Saved entries:
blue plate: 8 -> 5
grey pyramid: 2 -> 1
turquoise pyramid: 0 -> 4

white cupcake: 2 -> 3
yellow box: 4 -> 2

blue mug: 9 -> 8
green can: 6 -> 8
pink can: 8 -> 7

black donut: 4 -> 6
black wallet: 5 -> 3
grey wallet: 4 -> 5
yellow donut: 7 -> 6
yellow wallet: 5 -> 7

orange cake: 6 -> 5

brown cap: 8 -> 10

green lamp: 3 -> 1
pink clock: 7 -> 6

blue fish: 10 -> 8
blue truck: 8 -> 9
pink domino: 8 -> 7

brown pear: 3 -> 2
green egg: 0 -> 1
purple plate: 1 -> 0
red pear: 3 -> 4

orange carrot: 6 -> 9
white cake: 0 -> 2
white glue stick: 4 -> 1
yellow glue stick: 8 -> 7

#### Exercise:
Reproduce every record above, word for word.

#### Finished task:
blue plate: 8 -> 5
grey pyramid: 2 -> 1
turquoise pyramid: 0 -> 4

white cupcake: 2 -> 3
yellow box: 4 -> 2

blue mug: 9 -> 8
green can: 6 -> 8
pink can: 8 -> 7

black donut: 4 -> 6
black wallet: 5 -> 3
grey wallet: 4 -> 5
yellow donut: 7 -> 6
yellow wallet: 5 -> 7

orange cake: 6 -> 5

brown cap: 8 -> 10

green lamp: 3 -> 1
pink clock: 7 -> 6

blue fish: 10 -> 8
blue truck: 8 -> 9
pink domino: 8 -> 7

brown pear: 3 -> 2
green egg: 0 -> 1
purple plate: 1 -> 0
red pear: 3 -> 4

orange carrot: 6 -> 9
white cake: 0 -> 2
white glue stick: 4 -> 1
yellow glue stick: 8 -> 7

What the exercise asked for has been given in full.